EXERCISE PROMPT:
Reproduce the items verbatim, from the very beginning down through the line that contains "The height and width of the screenshot is (2292, 1620).", including that line.

SUPPLIED DATA:
[start]

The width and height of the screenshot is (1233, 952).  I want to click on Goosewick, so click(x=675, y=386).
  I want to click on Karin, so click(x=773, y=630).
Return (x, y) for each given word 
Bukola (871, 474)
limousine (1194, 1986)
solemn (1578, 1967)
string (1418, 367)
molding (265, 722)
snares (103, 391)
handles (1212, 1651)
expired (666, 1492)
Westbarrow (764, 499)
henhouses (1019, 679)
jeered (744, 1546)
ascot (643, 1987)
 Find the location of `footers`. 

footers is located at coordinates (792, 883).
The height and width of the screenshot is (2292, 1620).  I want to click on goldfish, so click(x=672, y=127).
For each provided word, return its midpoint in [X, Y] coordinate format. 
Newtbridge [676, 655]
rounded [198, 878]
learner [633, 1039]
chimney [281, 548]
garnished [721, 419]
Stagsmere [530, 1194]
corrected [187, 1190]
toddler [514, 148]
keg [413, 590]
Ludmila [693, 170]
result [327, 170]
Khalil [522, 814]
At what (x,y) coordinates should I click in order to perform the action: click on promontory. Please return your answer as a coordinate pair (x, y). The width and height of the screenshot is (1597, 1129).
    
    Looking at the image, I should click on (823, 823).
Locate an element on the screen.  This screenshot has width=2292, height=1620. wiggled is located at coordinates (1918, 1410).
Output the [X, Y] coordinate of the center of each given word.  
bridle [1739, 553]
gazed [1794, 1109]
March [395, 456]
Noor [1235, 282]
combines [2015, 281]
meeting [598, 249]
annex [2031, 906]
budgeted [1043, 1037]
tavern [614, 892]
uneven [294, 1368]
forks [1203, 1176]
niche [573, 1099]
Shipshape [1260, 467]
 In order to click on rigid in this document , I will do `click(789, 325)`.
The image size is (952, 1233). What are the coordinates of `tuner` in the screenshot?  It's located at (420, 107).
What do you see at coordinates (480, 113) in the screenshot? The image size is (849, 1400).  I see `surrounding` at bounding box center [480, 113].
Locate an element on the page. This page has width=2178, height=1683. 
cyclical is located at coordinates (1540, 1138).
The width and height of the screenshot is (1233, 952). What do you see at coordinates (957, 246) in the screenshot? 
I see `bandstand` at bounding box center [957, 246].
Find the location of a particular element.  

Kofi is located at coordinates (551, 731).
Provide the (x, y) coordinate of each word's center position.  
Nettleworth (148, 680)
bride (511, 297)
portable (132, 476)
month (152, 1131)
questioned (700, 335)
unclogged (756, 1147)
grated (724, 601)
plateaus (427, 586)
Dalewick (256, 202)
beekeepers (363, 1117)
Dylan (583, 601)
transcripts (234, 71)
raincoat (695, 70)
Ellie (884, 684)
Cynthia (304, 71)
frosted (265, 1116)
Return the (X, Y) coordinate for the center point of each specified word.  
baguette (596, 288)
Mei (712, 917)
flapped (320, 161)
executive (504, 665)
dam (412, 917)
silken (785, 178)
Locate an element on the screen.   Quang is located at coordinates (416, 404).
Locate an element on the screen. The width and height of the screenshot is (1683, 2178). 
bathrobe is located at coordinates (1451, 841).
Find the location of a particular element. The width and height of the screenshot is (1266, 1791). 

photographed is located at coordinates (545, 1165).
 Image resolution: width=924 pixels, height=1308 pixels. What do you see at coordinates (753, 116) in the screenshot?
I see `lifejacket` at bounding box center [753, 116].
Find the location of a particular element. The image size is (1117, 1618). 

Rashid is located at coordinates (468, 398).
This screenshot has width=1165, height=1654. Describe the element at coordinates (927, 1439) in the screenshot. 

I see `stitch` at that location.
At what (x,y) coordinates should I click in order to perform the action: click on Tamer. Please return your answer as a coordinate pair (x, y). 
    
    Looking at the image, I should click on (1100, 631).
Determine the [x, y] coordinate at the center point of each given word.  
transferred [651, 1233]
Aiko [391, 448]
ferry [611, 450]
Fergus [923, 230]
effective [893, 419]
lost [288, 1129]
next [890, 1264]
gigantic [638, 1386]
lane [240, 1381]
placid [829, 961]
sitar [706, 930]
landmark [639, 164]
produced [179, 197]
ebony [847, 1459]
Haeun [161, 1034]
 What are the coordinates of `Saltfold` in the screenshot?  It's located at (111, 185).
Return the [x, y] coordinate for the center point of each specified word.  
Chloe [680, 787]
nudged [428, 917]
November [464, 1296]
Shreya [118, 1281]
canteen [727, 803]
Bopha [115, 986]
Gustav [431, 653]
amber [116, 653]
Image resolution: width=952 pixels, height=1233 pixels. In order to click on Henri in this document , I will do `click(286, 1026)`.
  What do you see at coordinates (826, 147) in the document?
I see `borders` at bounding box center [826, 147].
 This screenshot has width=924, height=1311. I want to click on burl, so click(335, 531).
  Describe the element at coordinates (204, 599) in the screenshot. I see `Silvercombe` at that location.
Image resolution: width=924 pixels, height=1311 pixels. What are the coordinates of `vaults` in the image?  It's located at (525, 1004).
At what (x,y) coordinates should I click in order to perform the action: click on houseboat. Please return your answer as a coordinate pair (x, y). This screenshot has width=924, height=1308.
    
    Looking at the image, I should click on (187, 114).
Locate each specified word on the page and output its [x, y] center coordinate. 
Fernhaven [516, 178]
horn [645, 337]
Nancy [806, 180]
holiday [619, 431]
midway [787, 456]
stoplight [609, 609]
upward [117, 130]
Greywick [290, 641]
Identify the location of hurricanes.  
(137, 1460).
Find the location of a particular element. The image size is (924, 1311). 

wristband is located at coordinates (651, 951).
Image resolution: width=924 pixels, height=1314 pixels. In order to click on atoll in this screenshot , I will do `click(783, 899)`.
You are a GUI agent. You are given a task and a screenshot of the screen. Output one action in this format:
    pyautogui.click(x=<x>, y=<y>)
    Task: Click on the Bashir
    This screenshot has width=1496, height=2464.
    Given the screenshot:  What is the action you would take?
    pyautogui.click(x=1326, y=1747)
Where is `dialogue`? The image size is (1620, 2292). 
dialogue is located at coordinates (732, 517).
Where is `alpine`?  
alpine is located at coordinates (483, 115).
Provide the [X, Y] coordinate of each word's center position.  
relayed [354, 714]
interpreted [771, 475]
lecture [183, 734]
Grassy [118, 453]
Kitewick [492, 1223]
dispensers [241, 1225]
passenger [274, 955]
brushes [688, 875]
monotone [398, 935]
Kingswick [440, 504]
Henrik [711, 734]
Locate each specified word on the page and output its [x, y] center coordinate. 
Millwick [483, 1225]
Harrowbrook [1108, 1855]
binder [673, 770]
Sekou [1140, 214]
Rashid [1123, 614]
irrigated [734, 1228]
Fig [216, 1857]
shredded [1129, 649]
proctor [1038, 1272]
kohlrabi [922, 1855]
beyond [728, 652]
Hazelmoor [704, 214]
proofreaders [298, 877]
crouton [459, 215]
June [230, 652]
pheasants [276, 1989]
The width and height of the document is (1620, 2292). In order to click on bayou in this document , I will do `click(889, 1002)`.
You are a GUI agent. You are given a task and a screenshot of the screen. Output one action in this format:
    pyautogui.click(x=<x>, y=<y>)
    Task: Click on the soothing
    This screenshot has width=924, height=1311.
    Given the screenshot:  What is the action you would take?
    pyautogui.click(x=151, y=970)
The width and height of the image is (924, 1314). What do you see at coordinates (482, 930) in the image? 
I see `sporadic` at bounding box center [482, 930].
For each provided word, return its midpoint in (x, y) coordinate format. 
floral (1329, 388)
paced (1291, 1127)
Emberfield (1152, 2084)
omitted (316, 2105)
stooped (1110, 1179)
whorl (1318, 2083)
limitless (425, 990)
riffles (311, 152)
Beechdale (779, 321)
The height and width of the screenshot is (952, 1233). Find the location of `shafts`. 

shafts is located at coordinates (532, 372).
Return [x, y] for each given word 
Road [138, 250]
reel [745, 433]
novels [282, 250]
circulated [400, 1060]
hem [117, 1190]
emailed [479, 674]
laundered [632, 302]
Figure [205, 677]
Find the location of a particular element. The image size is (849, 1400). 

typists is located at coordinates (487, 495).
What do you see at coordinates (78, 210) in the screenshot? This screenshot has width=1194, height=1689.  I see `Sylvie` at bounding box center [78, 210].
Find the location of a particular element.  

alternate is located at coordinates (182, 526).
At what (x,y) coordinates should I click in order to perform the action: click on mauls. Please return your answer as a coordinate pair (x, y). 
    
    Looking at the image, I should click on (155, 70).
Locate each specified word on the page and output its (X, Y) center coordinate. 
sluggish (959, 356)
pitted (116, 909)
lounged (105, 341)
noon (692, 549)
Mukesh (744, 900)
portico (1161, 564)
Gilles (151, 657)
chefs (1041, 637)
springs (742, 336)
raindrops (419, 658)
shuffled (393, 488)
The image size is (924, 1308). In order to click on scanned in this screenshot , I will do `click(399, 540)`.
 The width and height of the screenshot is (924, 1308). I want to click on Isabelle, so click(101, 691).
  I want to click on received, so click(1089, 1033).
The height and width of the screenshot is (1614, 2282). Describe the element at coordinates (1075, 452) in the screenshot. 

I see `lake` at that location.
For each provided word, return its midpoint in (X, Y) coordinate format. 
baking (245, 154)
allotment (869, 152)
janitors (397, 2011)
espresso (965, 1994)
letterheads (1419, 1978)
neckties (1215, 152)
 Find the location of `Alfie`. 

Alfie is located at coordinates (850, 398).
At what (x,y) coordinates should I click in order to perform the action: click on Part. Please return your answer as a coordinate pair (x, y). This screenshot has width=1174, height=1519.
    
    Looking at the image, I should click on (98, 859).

[end]

SOLUTION TO THE EXERCISE:
The width and height of the screenshot is (1233, 952).  I want to click on Goosewick, so click(x=675, y=386).
  I want to click on Karin, so click(x=773, y=630).
Return (x, y) for each given word 
Bukola (871, 474)
limousine (1194, 1986)
solemn (1578, 1967)
string (1418, 367)
molding (265, 722)
snares (103, 391)
handles (1212, 1651)
expired (666, 1492)
Westbarrow (764, 499)
henhouses (1019, 679)
jeered (744, 1546)
ascot (643, 1987)
 Find the location of `footers`. 

footers is located at coordinates (792, 883).
The height and width of the screenshot is (2292, 1620).  I want to click on goldfish, so click(x=672, y=127).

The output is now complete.